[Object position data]
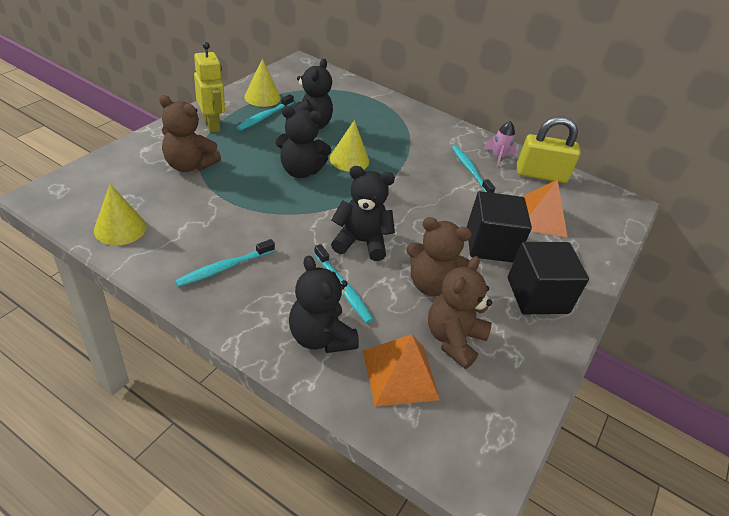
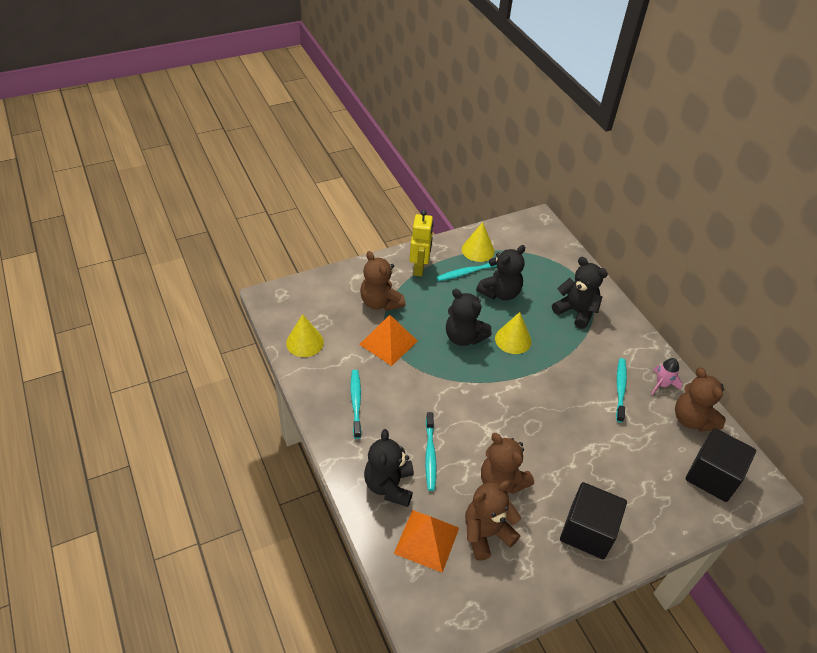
camera: 35 degrees right, 5 degrees up
turquoise toothbrush [175,239,275,287] -> turquoise toothbrush turned 90 degrees clockwise [350,370,361,439]
black teddy bear [331,166,395,261] -> black teddy bear moved to [552,257,608,329]
black cube [467,191,532,262] -> black cube moved to [686,428,756,502]
yellow padlock [517,117,581,183] -> brown teddy bear [675,367,726,432]
orange pyramid [522,179,568,238] -> orange pyramid moved to [359,315,418,366]

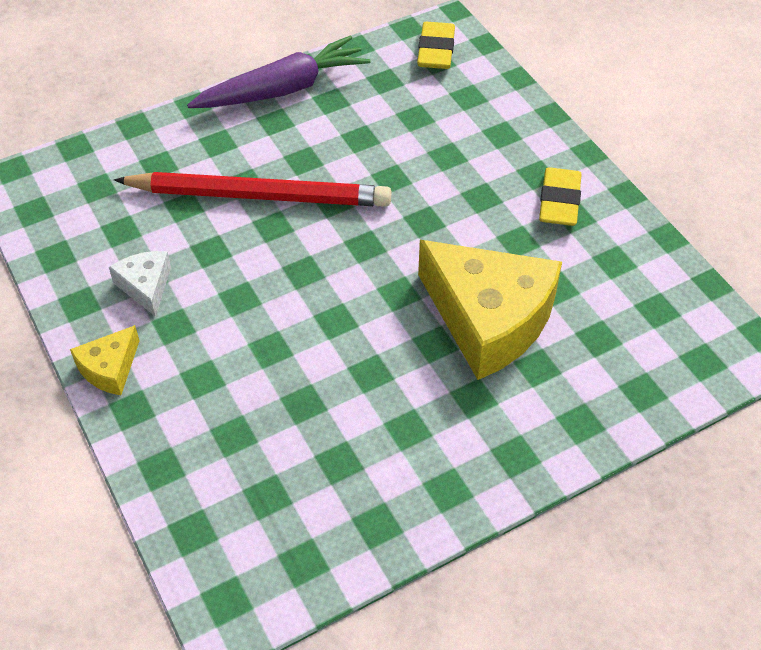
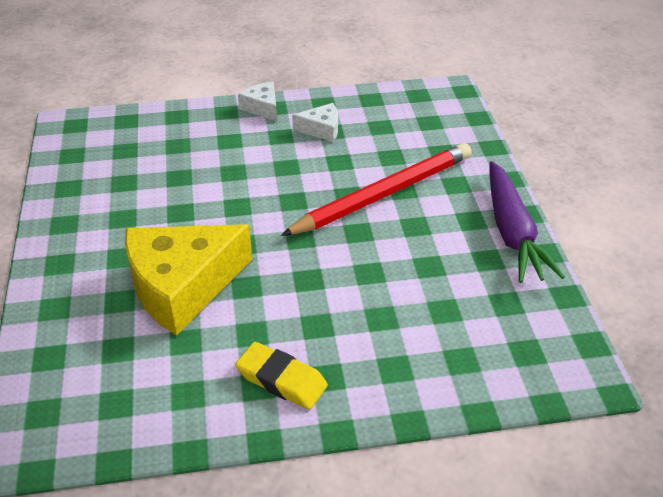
camera: 110 degrees right, 10 degrees down
yellow cheese [70,325,140,395] -> white cheese [238,82,277,121]
red pencil [114,172,391,207] -> red pencil turned 150 degrees counterclockwise [281,143,472,236]
yellow eraser [417,22,455,69] -> none

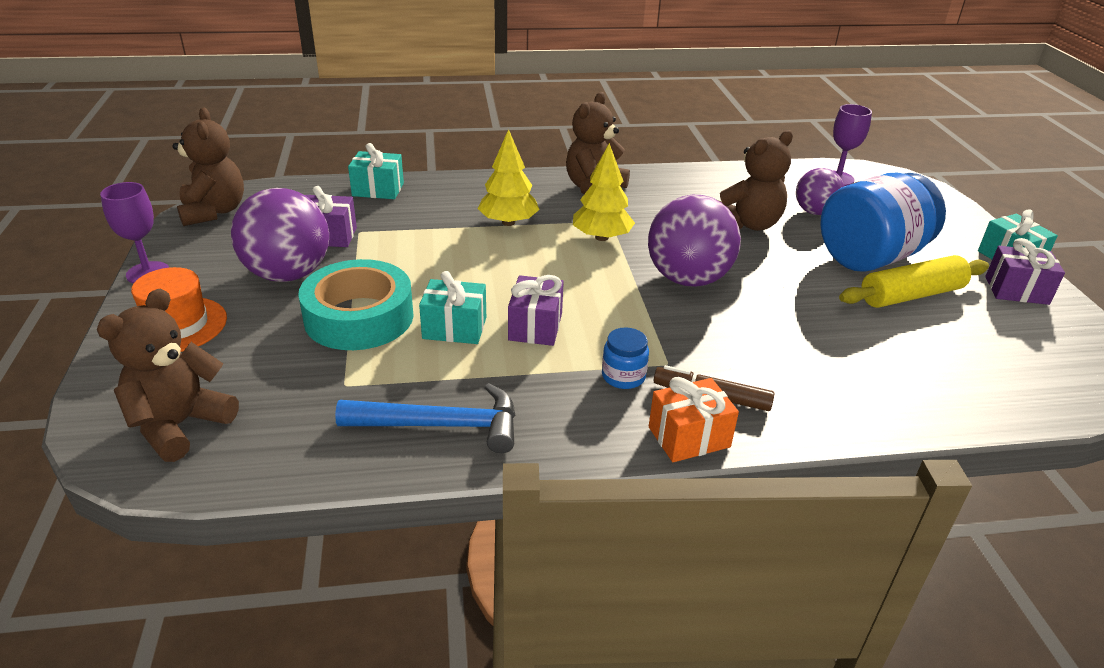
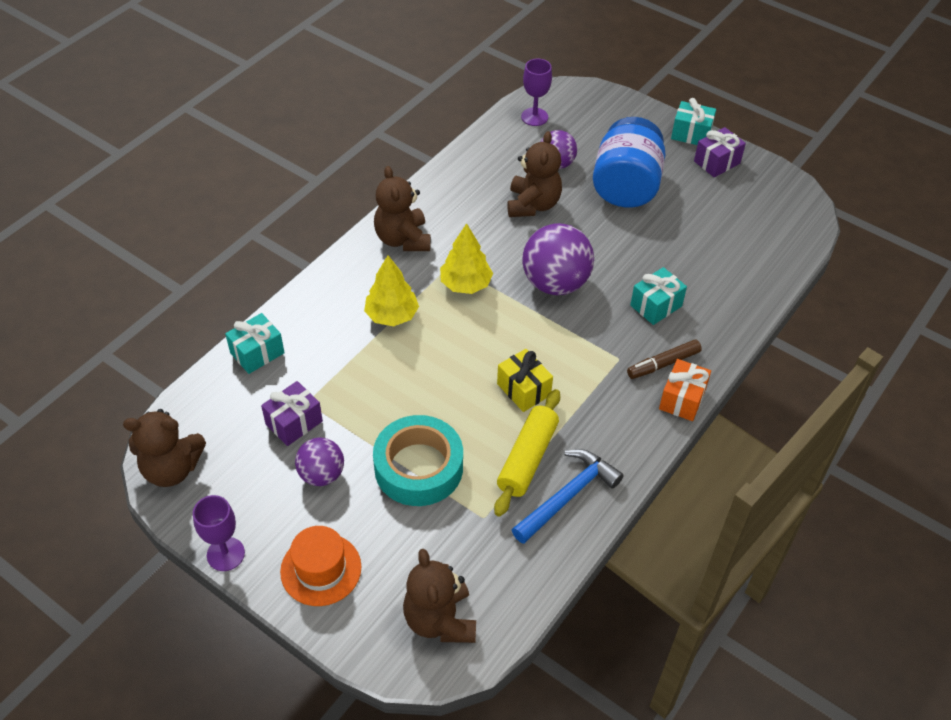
camera: 45 degrees left, 15 degrees up
brown teddy bear [173,108,244,226] -> brown teddy bear turned 150 degrees clockwise [123,409,206,487]
purple ball [231,188,329,282] -> purple ball [295,438,344,486], size x0.60
turquoise gift [419,271,486,344] -> turquoise gift moved to [630,267,687,325]
purple gift [508,275,564,346] -> yellow gift [497,349,553,412]
blue jar [602,327,649,389] -> none
yellow rolling pin [839,255,989,308] -> yellow rolling pin moved to [494,389,560,517]

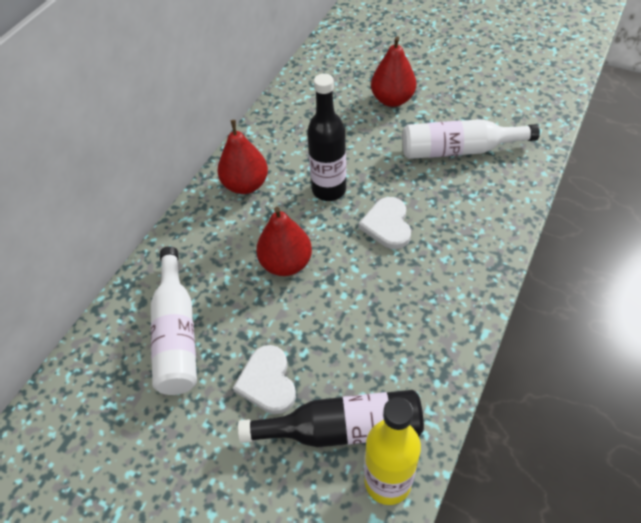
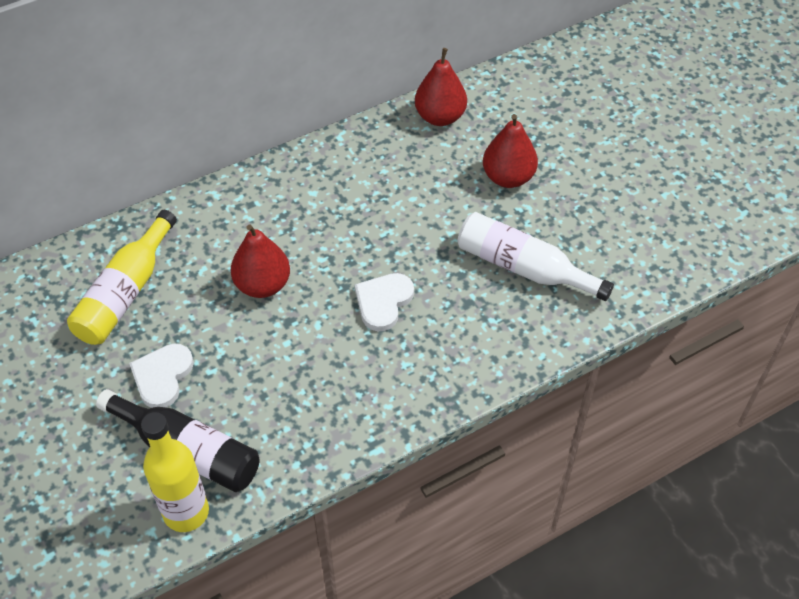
camera: 30 degrees right, 0 degrees up
white bottle [151,246,197,395] -> yellow bottle [67,210,177,345]
red pear [217,120,268,194] -> red pear moved to [415,48,467,126]
black bottle [307,73,346,201] -> none

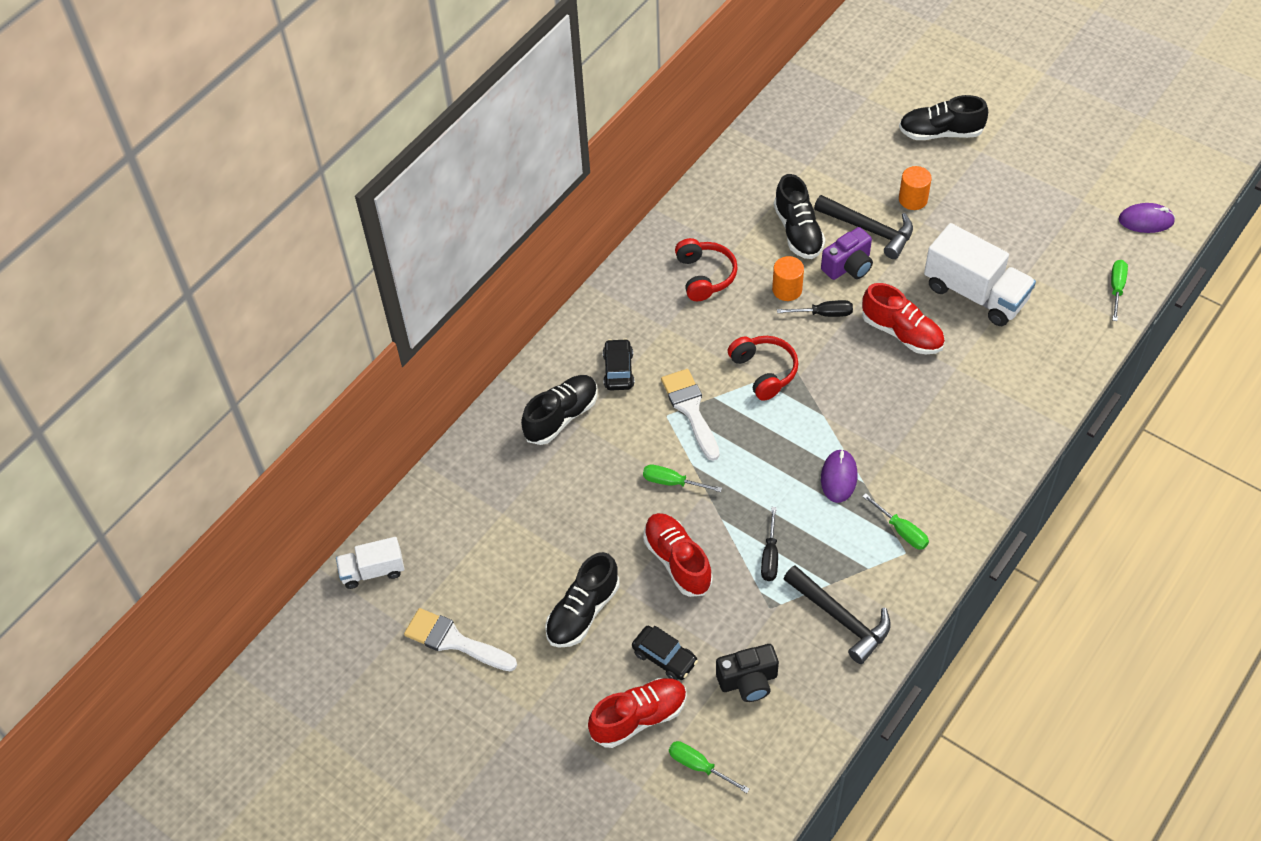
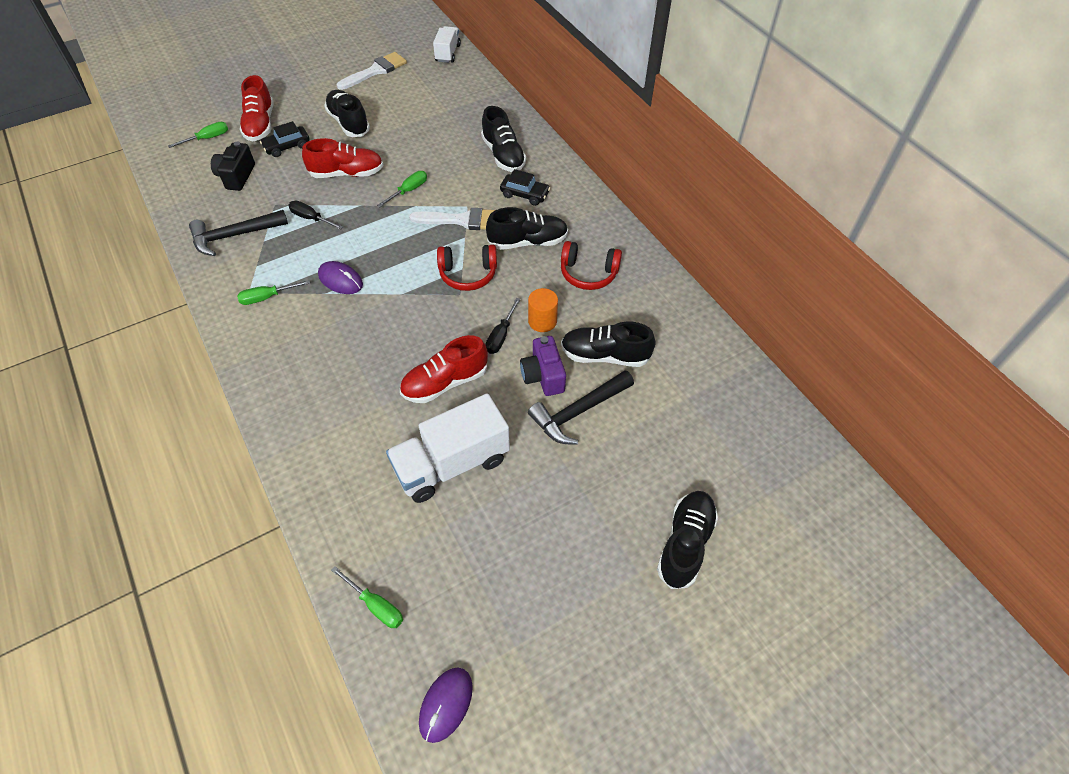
camera: 110 degrees right, 0 degrees up
orange cylinder [899,166,932,210] -> none
none -> black shoe [486,207,568,250]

### PROBLEM TO SOLVE
Copy all the records word for word and keep the pictures out.

### WORKED SOLUTION
camera: 35 degrees right, 5 degrees up
turquoise toothbrush [175,239,275,287] -> turquoise toothbrush turned 90 degrees clockwise [350,370,361,439]
black teddy bear [331,166,395,261] -> black teddy bear moved to [552,257,608,329]
black cube [467,191,532,262] -> black cube moved to [686,428,756,502]
yellow padlock [517,117,581,183] -> brown teddy bear [675,367,726,432]
orange pyramid [522,179,568,238] -> orange pyramid moved to [359,315,418,366]

camera: 110 degrees right, 10 degrees down
yellow cheese [70,325,140,395] -> white cheese [238,82,277,121]
red pencil [114,172,391,207] -> red pencil turned 150 degrees counterclockwise [281,143,472,236]
yellow eraser [417,22,455,69] -> none

camera: 45 degrees left, 15 degrees up
brown teddy bear [173,108,244,226] -> brown teddy bear turned 150 degrees clockwise [123,409,206,487]
purple ball [231,188,329,282] -> purple ball [295,438,344,486], size x0.60
turquoise gift [419,271,486,344] -> turquoise gift moved to [630,267,687,325]
purple gift [508,275,564,346] -> yellow gift [497,349,553,412]
blue jar [602,327,649,389] -> none
yellow rolling pin [839,255,989,308] -> yellow rolling pin moved to [494,389,560,517]

camera: 30 degrees right, 0 degrees up
white bottle [151,246,197,395] -> yellow bottle [67,210,177,345]
red pear [217,120,268,194] -> red pear moved to [415,48,467,126]
black bottle [307,73,346,201] -> none

camera: 110 degrees right, 0 degrees up
orange cylinder [899,166,932,210] -> none
none -> black shoe [486,207,568,250]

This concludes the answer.